→ Task prompt: Scan the data below for the string "plate". Copy every line where it appears.

Source data START

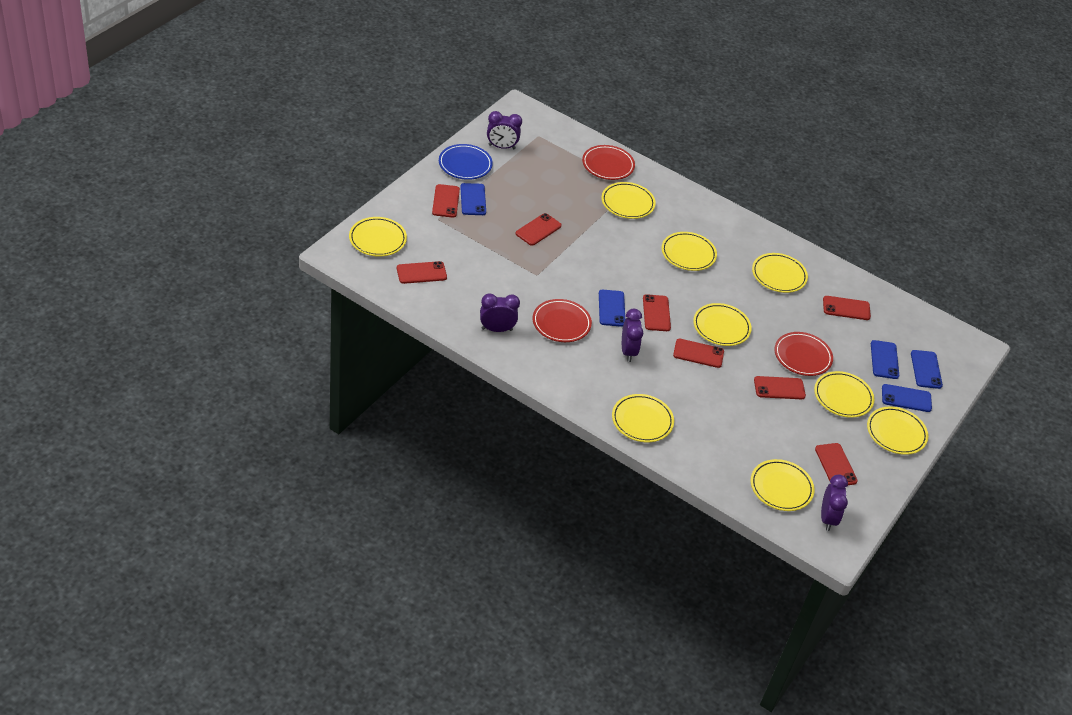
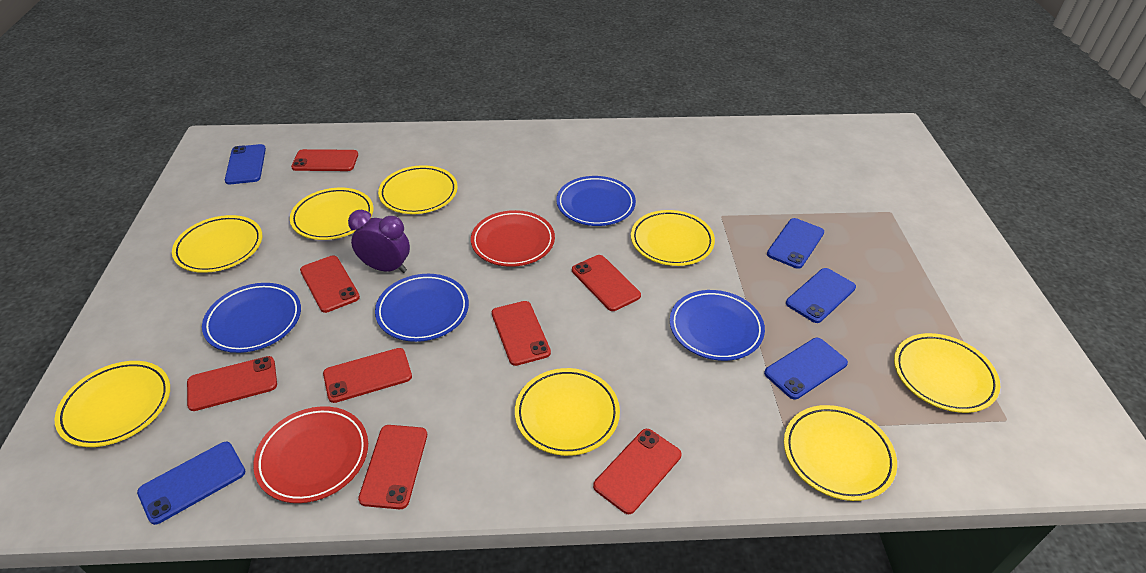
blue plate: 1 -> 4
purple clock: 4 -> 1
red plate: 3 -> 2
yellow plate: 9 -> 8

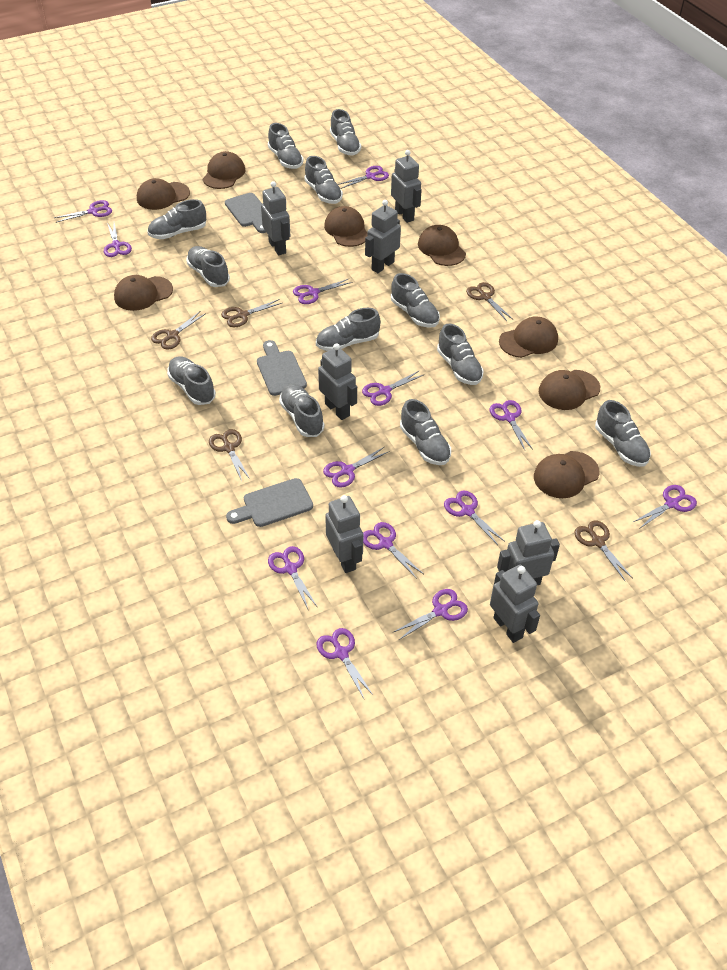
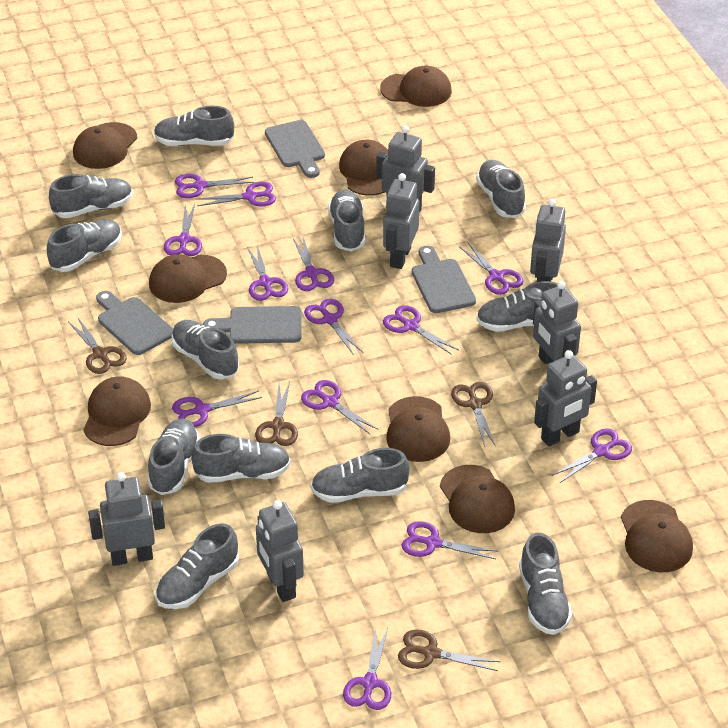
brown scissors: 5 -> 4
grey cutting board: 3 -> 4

Source data END

→ Problem solution:
blue plate: 1 -> 4
red plate: 3 -> 2
yellow plate: 9 -> 8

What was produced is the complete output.